INFORMATION SHOWN Block Start
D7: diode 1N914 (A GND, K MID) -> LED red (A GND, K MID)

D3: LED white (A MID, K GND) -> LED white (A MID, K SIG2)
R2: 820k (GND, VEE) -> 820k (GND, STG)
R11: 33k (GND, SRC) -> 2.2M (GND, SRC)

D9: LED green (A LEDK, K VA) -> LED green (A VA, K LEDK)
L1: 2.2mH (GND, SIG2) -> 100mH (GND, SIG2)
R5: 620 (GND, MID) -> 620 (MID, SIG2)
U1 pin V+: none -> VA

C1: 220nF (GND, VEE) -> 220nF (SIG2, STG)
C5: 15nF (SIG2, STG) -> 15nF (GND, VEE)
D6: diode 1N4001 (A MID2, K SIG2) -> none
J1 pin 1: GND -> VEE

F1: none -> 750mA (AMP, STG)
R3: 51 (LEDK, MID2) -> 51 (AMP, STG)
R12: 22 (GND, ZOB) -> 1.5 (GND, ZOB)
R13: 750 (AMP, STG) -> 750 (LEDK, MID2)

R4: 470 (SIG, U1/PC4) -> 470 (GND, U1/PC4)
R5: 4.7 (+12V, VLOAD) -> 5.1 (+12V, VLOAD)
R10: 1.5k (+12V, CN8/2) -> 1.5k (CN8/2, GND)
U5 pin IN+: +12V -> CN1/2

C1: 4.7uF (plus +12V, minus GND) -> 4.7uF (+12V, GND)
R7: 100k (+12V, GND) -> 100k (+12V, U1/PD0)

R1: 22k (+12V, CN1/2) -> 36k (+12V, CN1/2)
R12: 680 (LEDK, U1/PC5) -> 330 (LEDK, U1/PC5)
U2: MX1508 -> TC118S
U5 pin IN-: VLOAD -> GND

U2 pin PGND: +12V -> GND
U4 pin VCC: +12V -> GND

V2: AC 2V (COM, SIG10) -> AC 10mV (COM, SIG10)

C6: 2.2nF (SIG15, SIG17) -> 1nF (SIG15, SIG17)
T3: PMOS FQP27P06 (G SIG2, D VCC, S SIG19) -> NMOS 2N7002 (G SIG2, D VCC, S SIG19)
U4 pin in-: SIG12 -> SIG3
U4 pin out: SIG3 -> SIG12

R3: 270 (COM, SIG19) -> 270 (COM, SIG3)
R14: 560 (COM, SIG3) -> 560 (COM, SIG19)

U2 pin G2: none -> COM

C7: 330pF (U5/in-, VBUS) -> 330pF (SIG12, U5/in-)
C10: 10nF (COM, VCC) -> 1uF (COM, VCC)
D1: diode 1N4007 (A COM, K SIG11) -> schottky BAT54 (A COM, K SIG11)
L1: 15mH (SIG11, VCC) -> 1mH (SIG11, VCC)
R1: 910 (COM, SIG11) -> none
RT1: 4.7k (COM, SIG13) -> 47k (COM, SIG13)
INFORMATION SHOWN Block End
**ABOUT THIS TASK:**
Determine the number of lines in the listing that contain the word "LEDK", and respond with nothing but that number.

**EXPECTED ANSWER:**
4